* _Task input_

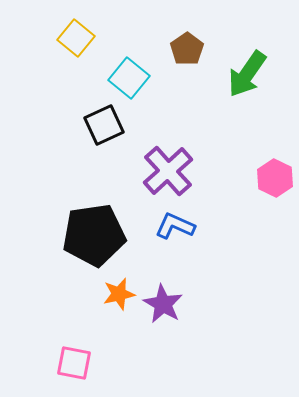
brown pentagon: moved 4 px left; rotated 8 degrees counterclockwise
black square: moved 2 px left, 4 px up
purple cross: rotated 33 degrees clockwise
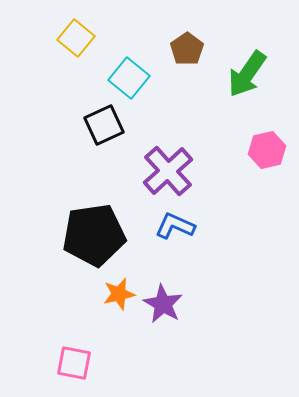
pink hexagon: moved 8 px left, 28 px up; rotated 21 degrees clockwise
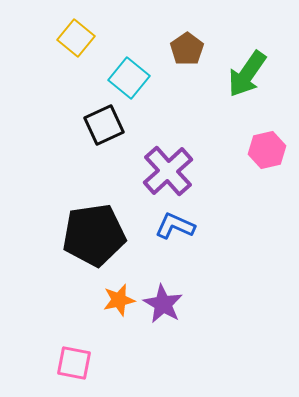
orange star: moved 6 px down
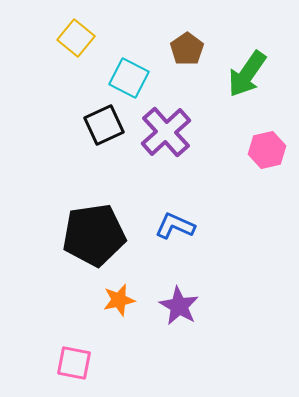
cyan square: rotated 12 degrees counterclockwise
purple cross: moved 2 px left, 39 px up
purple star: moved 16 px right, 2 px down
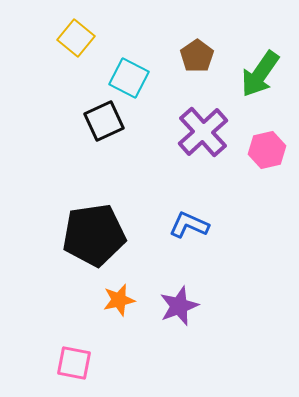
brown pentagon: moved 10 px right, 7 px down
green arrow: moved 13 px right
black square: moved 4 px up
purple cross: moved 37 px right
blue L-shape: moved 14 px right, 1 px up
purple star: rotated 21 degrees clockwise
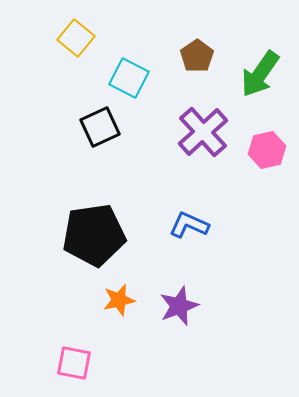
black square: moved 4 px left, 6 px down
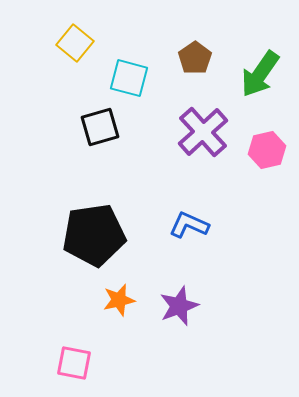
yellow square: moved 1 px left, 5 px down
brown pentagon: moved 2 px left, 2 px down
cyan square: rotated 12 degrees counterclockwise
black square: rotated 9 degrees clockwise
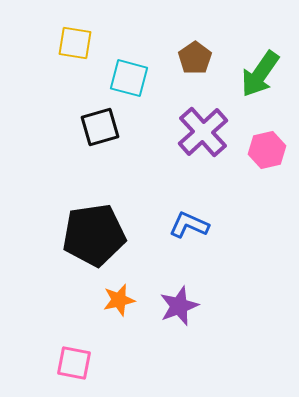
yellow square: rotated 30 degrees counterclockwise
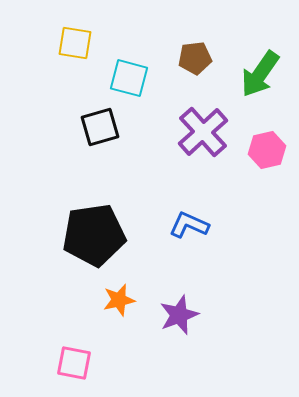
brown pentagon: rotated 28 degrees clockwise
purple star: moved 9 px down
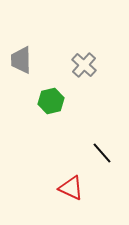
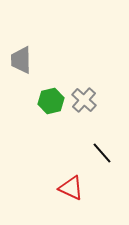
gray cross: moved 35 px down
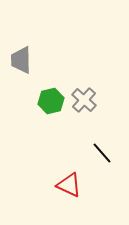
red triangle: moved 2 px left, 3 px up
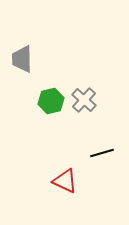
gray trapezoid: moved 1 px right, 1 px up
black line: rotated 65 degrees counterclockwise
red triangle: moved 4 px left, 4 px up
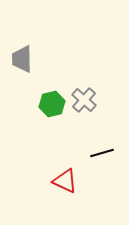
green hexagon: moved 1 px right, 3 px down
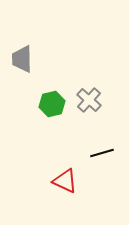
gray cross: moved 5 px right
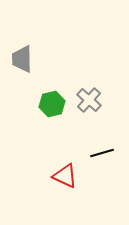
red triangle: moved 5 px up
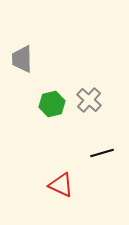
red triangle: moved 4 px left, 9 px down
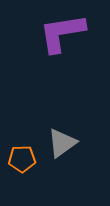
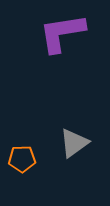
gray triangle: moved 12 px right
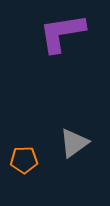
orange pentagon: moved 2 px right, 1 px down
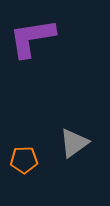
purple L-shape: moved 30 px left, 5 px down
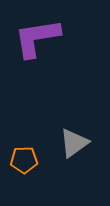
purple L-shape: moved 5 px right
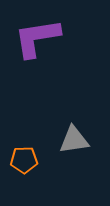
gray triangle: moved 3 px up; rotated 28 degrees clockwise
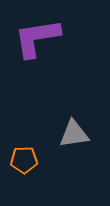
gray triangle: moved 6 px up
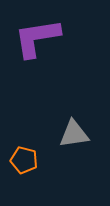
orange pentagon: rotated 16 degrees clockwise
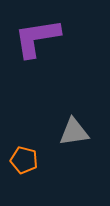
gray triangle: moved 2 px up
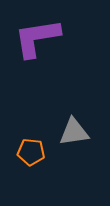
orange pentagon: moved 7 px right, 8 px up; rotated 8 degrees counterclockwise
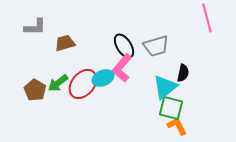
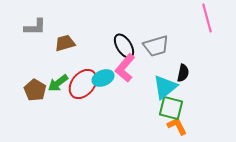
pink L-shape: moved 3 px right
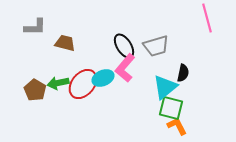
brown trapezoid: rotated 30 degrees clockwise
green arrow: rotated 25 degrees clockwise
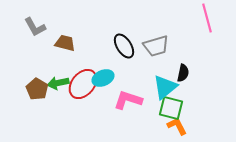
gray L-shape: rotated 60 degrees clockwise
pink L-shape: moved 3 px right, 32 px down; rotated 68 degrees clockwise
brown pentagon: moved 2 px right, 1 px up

---

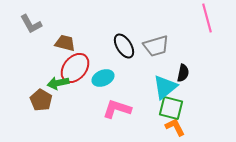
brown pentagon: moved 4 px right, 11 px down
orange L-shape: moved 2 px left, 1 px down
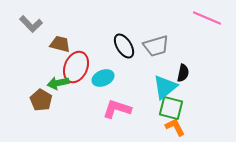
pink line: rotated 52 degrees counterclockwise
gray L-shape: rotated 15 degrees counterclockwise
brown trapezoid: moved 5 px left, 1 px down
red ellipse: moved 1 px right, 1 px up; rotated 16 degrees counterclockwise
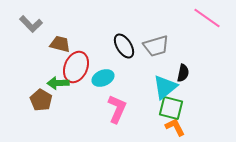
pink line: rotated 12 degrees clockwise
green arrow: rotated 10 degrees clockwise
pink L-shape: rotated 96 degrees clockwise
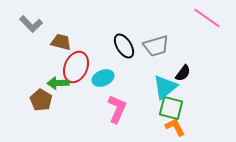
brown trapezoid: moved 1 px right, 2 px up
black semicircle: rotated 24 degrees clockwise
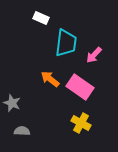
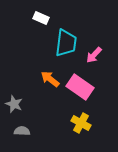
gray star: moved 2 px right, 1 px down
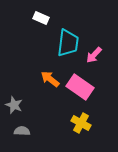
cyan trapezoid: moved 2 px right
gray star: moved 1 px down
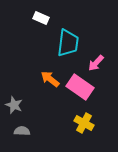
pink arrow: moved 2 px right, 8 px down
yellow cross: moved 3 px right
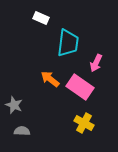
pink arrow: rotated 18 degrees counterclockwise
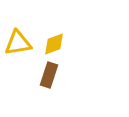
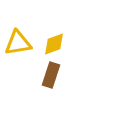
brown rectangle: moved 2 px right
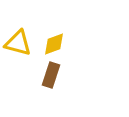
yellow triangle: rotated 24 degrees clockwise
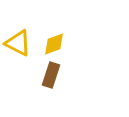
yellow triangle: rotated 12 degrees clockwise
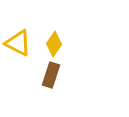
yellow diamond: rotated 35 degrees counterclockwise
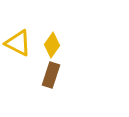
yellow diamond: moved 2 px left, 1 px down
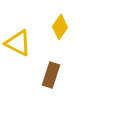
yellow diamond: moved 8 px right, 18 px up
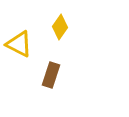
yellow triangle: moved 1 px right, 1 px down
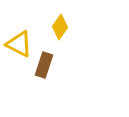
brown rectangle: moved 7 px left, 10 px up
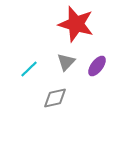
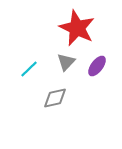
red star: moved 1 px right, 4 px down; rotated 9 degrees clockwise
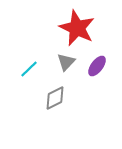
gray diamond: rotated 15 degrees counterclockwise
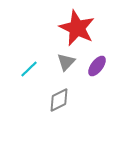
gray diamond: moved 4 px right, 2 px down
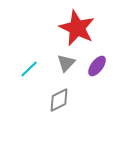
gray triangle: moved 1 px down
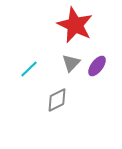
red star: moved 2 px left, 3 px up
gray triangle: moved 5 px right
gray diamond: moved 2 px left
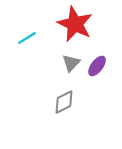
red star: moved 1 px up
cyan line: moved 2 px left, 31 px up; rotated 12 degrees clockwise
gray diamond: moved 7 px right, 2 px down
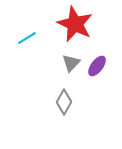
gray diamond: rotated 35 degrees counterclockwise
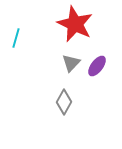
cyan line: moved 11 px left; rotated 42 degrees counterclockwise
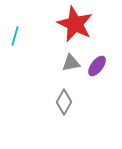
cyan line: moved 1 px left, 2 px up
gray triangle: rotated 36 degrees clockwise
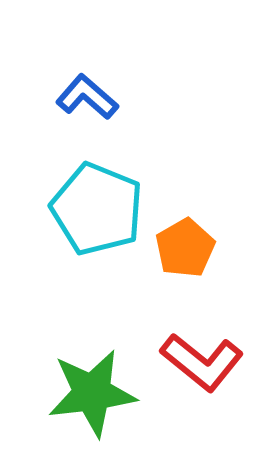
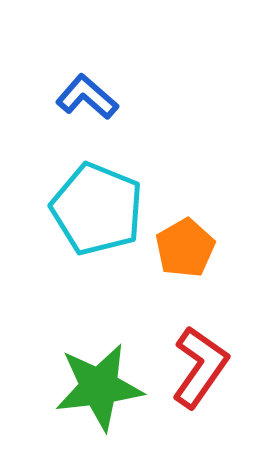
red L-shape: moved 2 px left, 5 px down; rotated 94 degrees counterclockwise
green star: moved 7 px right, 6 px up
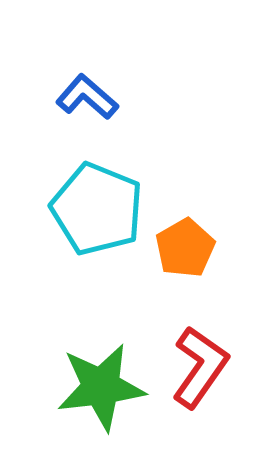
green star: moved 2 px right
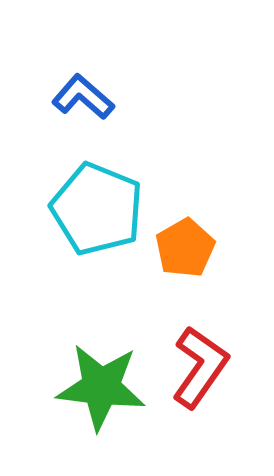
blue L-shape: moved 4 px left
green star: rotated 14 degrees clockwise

* _Problem requirements_
Lay out the listing lines from the line containing "brown pentagon: moved 4 px left;" through the line containing "purple L-shape: moved 5 px right", inclusive, as a JSON list of strings with one string per line. Leave out blank lines and the picture lines.

* _Written response_
[
  "brown pentagon: moved 4 px left; rotated 8 degrees counterclockwise",
  "black square: moved 2 px left, 4 px up",
  "purple cross: rotated 33 degrees clockwise",
  "pink hexagon: moved 8 px left, 28 px up; rotated 21 degrees clockwise",
  "orange star: moved 6 px down",
  "cyan square: rotated 12 degrees counterclockwise",
  "purple cross: moved 2 px left, 39 px up",
  "purple star: moved 16 px right, 2 px down",
  "brown pentagon: moved 10 px right, 7 px down",
  "green arrow: moved 13 px right",
  "black square: moved 4 px up",
  "purple cross: moved 37 px right",
  "blue L-shape: moved 14 px right, 1 px up",
  "purple star: rotated 21 degrees clockwise",
  "black square: moved 4 px left, 6 px down",
  "yellow square: moved 1 px left, 5 px down",
  "brown pentagon: moved 2 px left, 2 px down",
  "cyan square: rotated 12 degrees counterclockwise",
  "black square: rotated 9 degrees clockwise",
  "yellow square: rotated 30 degrees counterclockwise",
  "brown pentagon: rotated 28 degrees clockwise",
  "purple star: moved 9 px down",
  "gray cross: moved 35 px down",
  "red triangle: moved 2 px left, 3 px up",
  "gray trapezoid: moved 1 px right, 1 px up",
  "black line: rotated 65 degrees counterclockwise",
  "red triangle: moved 4 px left, 4 px up",
  "green hexagon: moved 1 px right, 3 px down",
  "gray cross: moved 5 px right",
  "red triangle: moved 5 px up",
  "red triangle: moved 4 px left, 9 px down",
  "gray triangle: moved 12 px right",
  "orange pentagon: moved 2 px right, 1 px down",
  "purple L-shape: moved 30 px left, 5 px down",
  "purple L-shape: moved 5 px right"
]